[Questions about pictured scenes]

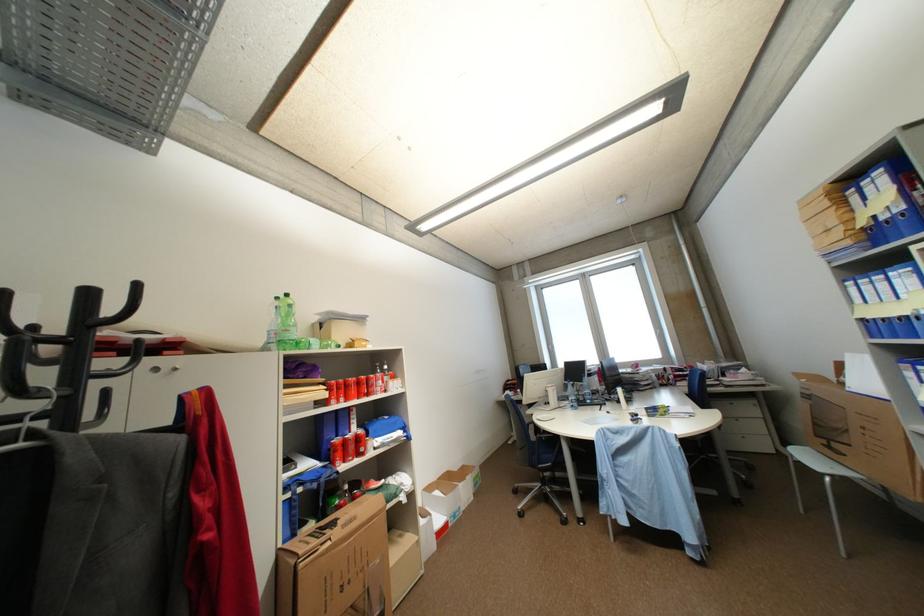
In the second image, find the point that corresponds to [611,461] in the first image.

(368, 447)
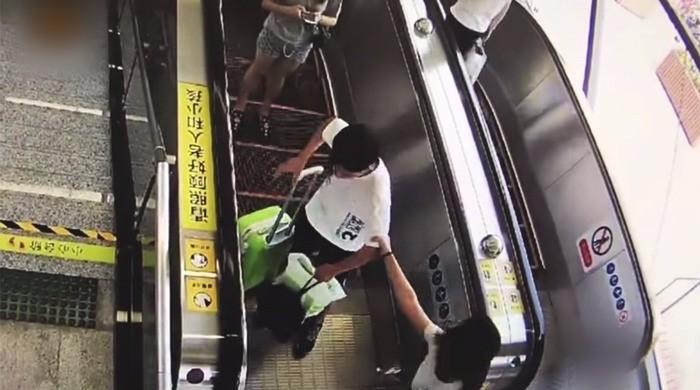
At what (x,y) coordinates should I click in order to perform the action: click on stairway. Please return your answer as a coordinate pair (x, y). This screenshot has height=390, width=700. Looking at the image, I should click on (50, 170).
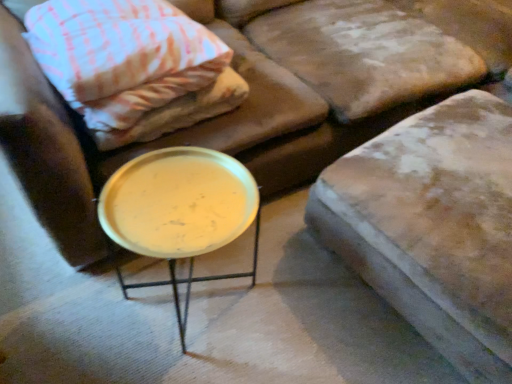
What is the approximate height of pink woven fabric pillow at upper left?

The height of pink woven fabric pillow at upper left is 24.65 centimeters.

The width and height of the screenshot is (512, 384). What are the coordinates of `pink woven fabric pillow at upper left` in the screenshot? It's located at [122, 56].

Which is more to the right, metallic gold tray at center or leather cushion at upper right?

leather cushion at upper right.

Does metallic gold tray at center contain leather cushion at upper right?

Definitely not — leather cushion at upper right is not inside metallic gold tray at center.

Can you tell me how much metallic gold tray at center and leather cushion at upper right differ in facing direction?

6.43 degrees separate the facing orientations of metallic gold tray at center and leather cushion at upper right.

Which of these two, metallic gold tray at center or leather cushion at upper right, is wider?

Wider between the two is leather cushion at upper right.

Is pink woven fabric pillow at upper left wider than metallic gold tray at center?

Correct, the width of pink woven fabric pillow at upper left exceeds that of metallic gold tray at center.

Is pink woven fabric pillow at upper left situated inside metallic gold tray at center or outside?

pink woven fabric pillow at upper left is not enclosed by metallic gold tray at center.

Which is in front, point (168, 47) or point (185, 282)?

The point (168, 47) is more forward.

Which is closer, [96,48] or [328,169]?

Point [96,48] appears to be closer to the viewer than point [328,169].

The image size is (512, 384). Find the location of `swivel chair below the pink woven fabric pillow at upper left (from a real-world perspective)`. swivel chair below the pink woven fabric pillow at upper left (from a real-world perspective) is located at coordinates (433, 226).

Which object is further away from the camera, pink woven fabric pillow at upper left or leather cushion at upper right?

pink woven fabric pillow at upper left is further from the camera.

From the image's perspective, between leather cushion at upper right and metallic gold tray at center, who is located below?

From the image's view, metallic gold tray at center is below.

How much distance is there between leather cushion at upper right and metallic gold tray at center?

leather cushion at upper right and metallic gold tray at center are 21.07 inches apart.

Can you confirm if leather cushion at upper right is positioned to the left of metallic gold tray at center?

Incorrect, leather cushion at upper right is not on the left side of metallic gold tray at center.

Which is behind, leather cushion at upper right or metallic gold tray at center?

metallic gold tray at center is behind.

From a real-world perspective, relative to pink woven fabric pillow at upper left, is metallic gold tray at center vertically above or below?

metallic gold tray at center is below pink woven fabric pillow at upper left.

Is metallic gold tray at center wider than pink woven fabric pillow at upper left?

Incorrect, the width of metallic gold tray at center does not surpass that of pink woven fabric pillow at upper left.

Does metallic gold tray at center lie behind pink woven fabric pillow at upper left?

No, the depth of metallic gold tray at center is less than that of pink woven fabric pillow at upper left.

Consider the image. Can you confirm if leather cushion at upper right is thinner than pink woven fabric pillow at upper left?

In fact, leather cushion at upper right might be wider than pink woven fabric pillow at upper left.

Is leather cushion at upper right oriented away from pink woven fabric pillow at upper left?

Yes.

Considering the sizes of leather cushion at upper right and pink woven fabric pillow at upper left in the image, is leather cushion at upper right bigger or smaller than pink woven fabric pillow at upper left?

In the image, leather cushion at upper right appears to be larger than pink woven fabric pillow at upper left.

Locate an element on the screen. swivel chair located underneath the metallic gold tray at center (from a real-world perspective) is located at coordinates point(433,226).

Where is `table below the pink woven fabric pillow at upper left (from the image's perspective)`? table below the pink woven fabric pillow at upper left (from the image's perspective) is located at coordinates (180, 211).

Which object lies further to the anchor point pink woven fabric pillow at upper left, metallic gold tray at center or leather cushion at upper right?

Among the two, leather cushion at upper right is located further to pink woven fabric pillow at upper left.

Which object lies nearer to the anchor point leather cushion at upper right, pink woven fabric pillow at upper left or metallic gold tray at center?

metallic gold tray at center is closer to leather cushion at upper right.

Estimate the real-world distances between objects in this image. Which object is closer to leather cushion at upper right, metallic gold tray at center or pink woven fabric pillow at upper left?

Among the two, metallic gold tray at center is located nearer to leather cushion at upper right.

From the image, which object appears to be nearer to metallic gold tray at center, pink woven fabric pillow at upper left or leather cushion at upper right?

The object closer to metallic gold tray at center is pink woven fabric pillow at upper left.

Considering their positions, is leather cushion at upper right positioned closer to pink woven fabric pillow at upper left than metallic gold tray at center?

metallic gold tray at center.

Based on their spatial positions, is leather cushion at upper right or pink woven fabric pillow at upper left further from metallic gold tray at center?

The object further to metallic gold tray at center is leather cushion at upper right.

The image size is (512, 384). I want to click on table located between pink woven fabric pillow at upper left and leather cushion at upper right in the left-right direction, so click(x=180, y=211).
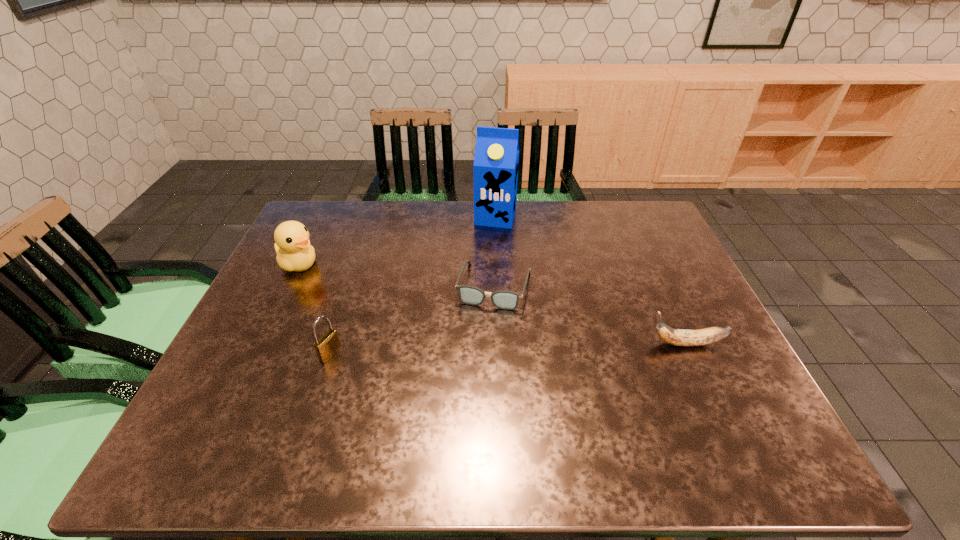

#### STATED GOAL
Rewrite the data above, replacing every "metallic gold tray at center" with "brass serving tray at center" and changing nothing else. Leave out the pictures.

#### OUTPUT BELOW
In the second image, find the point that corresponds to [611,461] in the first image.

(368, 447)
At what (x,y) coordinates should I click in order to perform the action: click on stairway. Please return your answer as a coordinate pair (x, y). This screenshot has height=390, width=700. Looking at the image, I should click on (50, 170).
What is the approximate height of pink woven fabric pillow at upper left?

The height of pink woven fabric pillow at upper left is 24.65 centimeters.

The width and height of the screenshot is (512, 384). What are the coordinates of `pink woven fabric pillow at upper left` in the screenshot? It's located at [122, 56].

Which is more to the right, brass serving tray at center or leather cushion at upper right?

leather cushion at upper right.

Does brass serving tray at center contain leather cushion at upper right?

Definitely not — leather cushion at upper right is not inside brass serving tray at center.

Can you tell me how much brass serving tray at center and leather cushion at upper right differ in facing direction?

6.43 degrees separate the facing orientations of brass serving tray at center and leather cushion at upper right.

Which of these two, brass serving tray at center or leather cushion at upper right, is wider?

Wider between the two is leather cushion at upper right.

Is pink woven fabric pillow at upper left wider than brass serving tray at center?

Correct, the width of pink woven fabric pillow at upper left exceeds that of brass serving tray at center.

Is pink woven fabric pillow at upper left situated inside brass serving tray at center or outside?

pink woven fabric pillow at upper left is not enclosed by brass serving tray at center.

Which is in front, point (168, 47) or point (185, 282)?

The point (168, 47) is more forward.

Which is closer, [96,48] or [328,169]?

Point [96,48] appears to be closer to the viewer than point [328,169].

The image size is (512, 384). Find the location of `swivel chair below the pink woven fabric pillow at upper left (from a real-world perspective)`. swivel chair below the pink woven fabric pillow at upper left (from a real-world perspective) is located at coordinates (433, 226).

Which object is further away from the camera, pink woven fabric pillow at upper left or leather cushion at upper right?

pink woven fabric pillow at upper left is further from the camera.

From the image's perspective, between leather cushion at upper right and brass serving tray at center, who is located below?

From the image's view, brass serving tray at center is below.

How much distance is there between leather cushion at upper right and brass serving tray at center?

leather cushion at upper right and brass serving tray at center are 21.07 inches apart.

Can you confirm if leather cushion at upper right is positioned to the left of brass serving tray at center?

Incorrect, leather cushion at upper right is not on the left side of brass serving tray at center.

Which is behind, leather cushion at upper right or brass serving tray at center?

brass serving tray at center is behind.

From a real-world perspective, relative to pink woven fabric pillow at upper left, is brass serving tray at center vertically above or below?

brass serving tray at center is below pink woven fabric pillow at upper left.

Is brass serving tray at center wider than pink woven fabric pillow at upper left?

Incorrect, the width of brass serving tray at center does not surpass that of pink woven fabric pillow at upper left.

Does brass serving tray at center lie behind pink woven fabric pillow at upper left?

No, the depth of brass serving tray at center is less than that of pink woven fabric pillow at upper left.

Consider the image. Can you confirm if leather cushion at upper right is thinner than pink woven fabric pillow at upper left?

In fact, leather cushion at upper right might be wider than pink woven fabric pillow at upper left.

Is leather cushion at upper right oriented away from pink woven fabric pillow at upper left?

Yes.

Considering the sizes of leather cushion at upper right and pink woven fabric pillow at upper left in the image, is leather cushion at upper right bigger or smaller than pink woven fabric pillow at upper left?

In the image, leather cushion at upper right appears to be larger than pink woven fabric pillow at upper left.

Locate an element on the screen. swivel chair located underneath the brass serving tray at center (from a real-world perspective) is located at coordinates point(433,226).

Where is `table below the pink woven fabric pillow at upper left (from the image's perspective)`? table below the pink woven fabric pillow at upper left (from the image's perspective) is located at coordinates (180, 211).

Which object lies further to the anchor point pink woven fabric pillow at upper left, brass serving tray at center or leather cushion at upper right?

Among the two, leather cushion at upper right is located further to pink woven fabric pillow at upper left.

Which object lies nearer to the anchor point leather cushion at upper right, pink woven fabric pillow at upper left or brass serving tray at center?

brass serving tray at center is closer to leather cushion at upper right.

Estimate the real-world distances between objects in this image. Which object is closer to leather cushion at upper right, brass serving tray at center or pink woven fabric pillow at upper left?

Among the two, brass serving tray at center is located nearer to leather cushion at upper right.

From the image, which object appears to be nearer to brass serving tray at center, pink woven fabric pillow at upper left or leather cushion at upper right?

The object closer to brass serving tray at center is pink woven fabric pillow at upper left.

Considering their positions, is leather cushion at upper right positioned closer to pink woven fabric pillow at upper left than brass serving tray at center?

brass serving tray at center.

Based on their spatial positions, is leather cushion at upper right or pink woven fabric pillow at upper left further from brass serving tray at center?

The object further to brass serving tray at center is leather cushion at upper right.

The image size is (512, 384). I want to click on table located between pink woven fabric pillow at upper left and leather cushion at upper right in the left-right direction, so click(x=180, y=211).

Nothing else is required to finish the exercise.